*DATA PROVIDED*:
----------

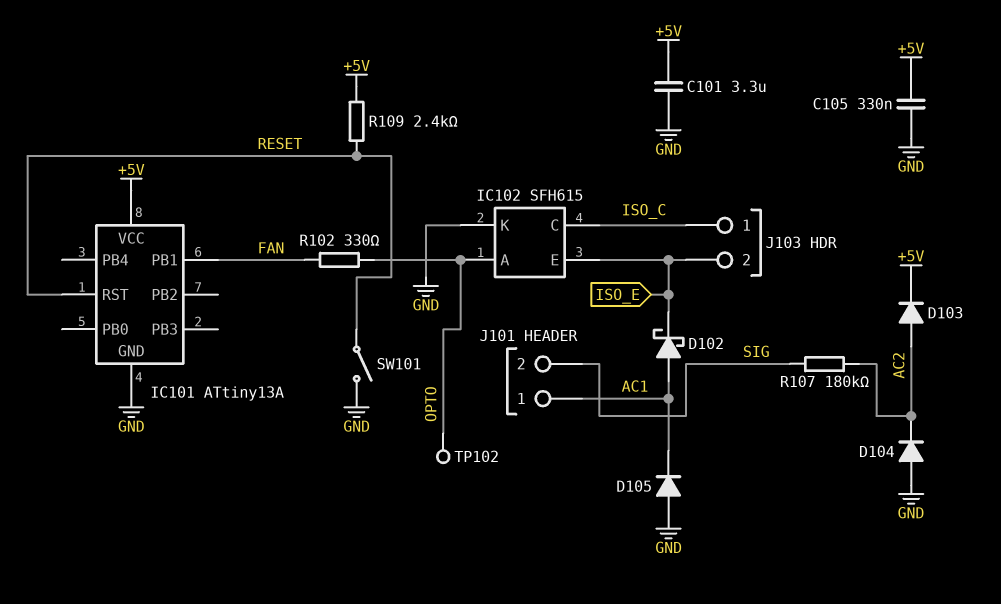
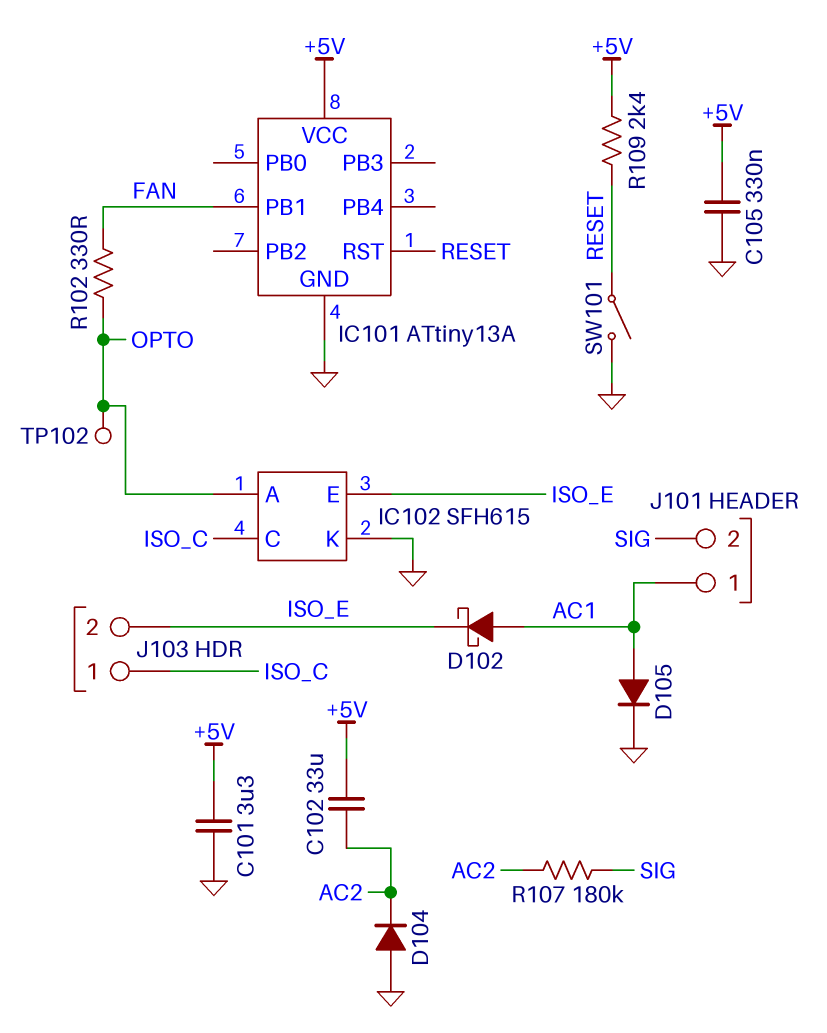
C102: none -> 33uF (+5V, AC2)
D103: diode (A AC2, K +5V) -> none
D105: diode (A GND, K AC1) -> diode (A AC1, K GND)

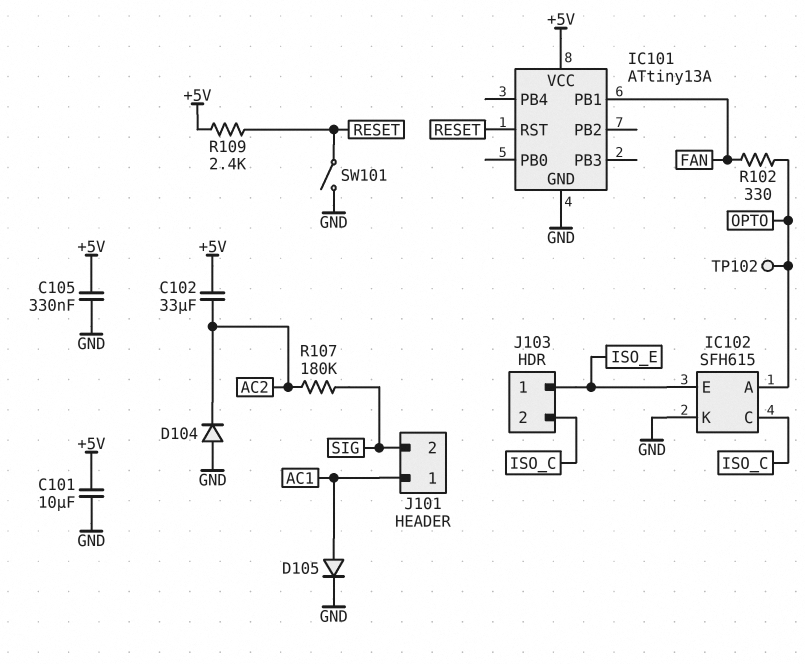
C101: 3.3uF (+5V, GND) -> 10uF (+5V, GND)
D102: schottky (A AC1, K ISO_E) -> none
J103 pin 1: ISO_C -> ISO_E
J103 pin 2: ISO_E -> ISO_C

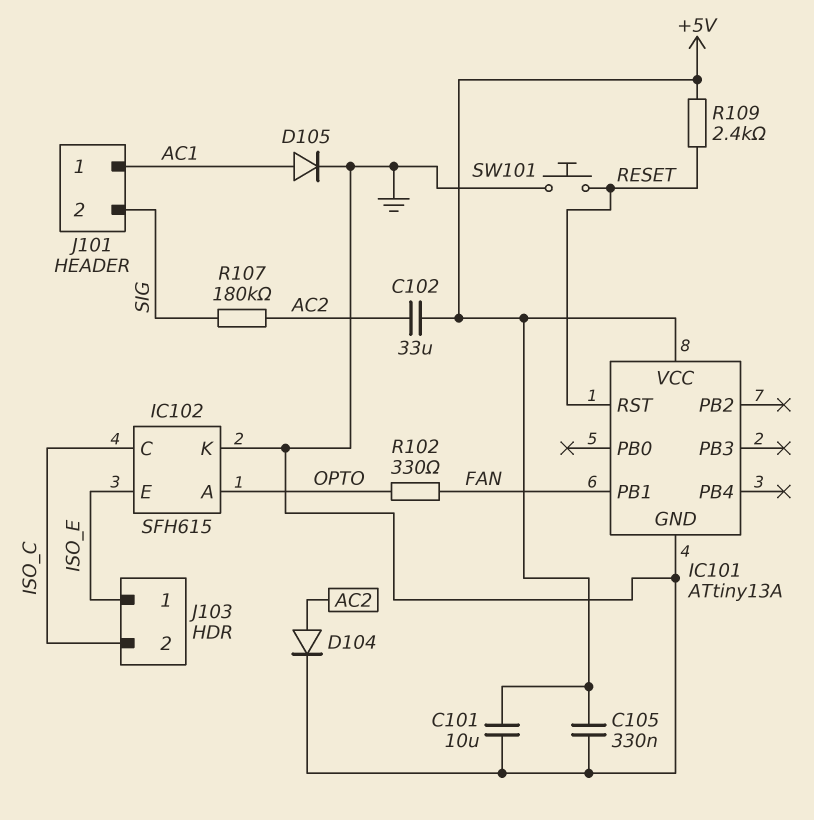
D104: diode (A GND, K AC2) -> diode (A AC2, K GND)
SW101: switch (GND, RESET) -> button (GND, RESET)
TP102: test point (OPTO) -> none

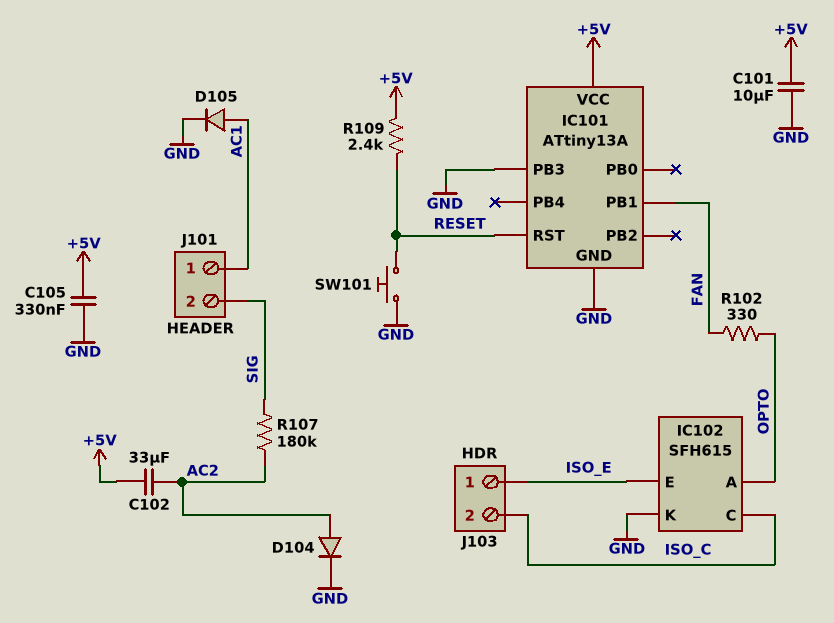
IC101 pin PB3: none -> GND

----------

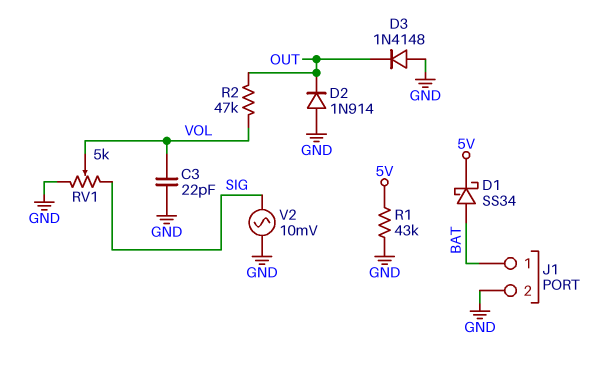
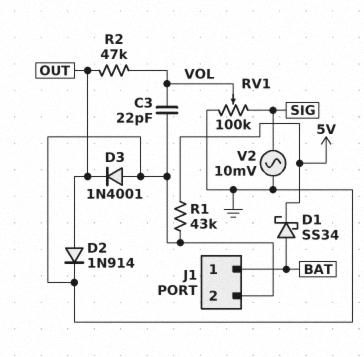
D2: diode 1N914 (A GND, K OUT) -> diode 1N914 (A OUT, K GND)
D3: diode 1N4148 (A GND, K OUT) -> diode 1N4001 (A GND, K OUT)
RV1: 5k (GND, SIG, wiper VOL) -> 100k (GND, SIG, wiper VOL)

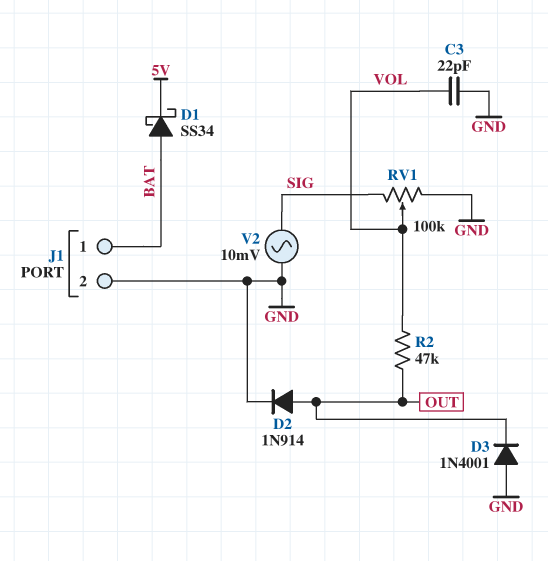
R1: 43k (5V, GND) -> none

----------

*ASSIGNMENT*: Precisely those lines above that run from the line with "D3: diode 1N4148" up to and including the line with "R1: 43k (5V, GND) -> none" are to be set down, with the pictures omitted.

*RESULT OF THIS TASK*:
D3: diode 1N4148 (A GND, K OUT) -> diode 1N4001 (A GND, K OUT)
RV1: 5k (GND, SIG, wiper VOL) -> 100k (GND, SIG, wiper VOL)

R1: 43k (5V, GND) -> none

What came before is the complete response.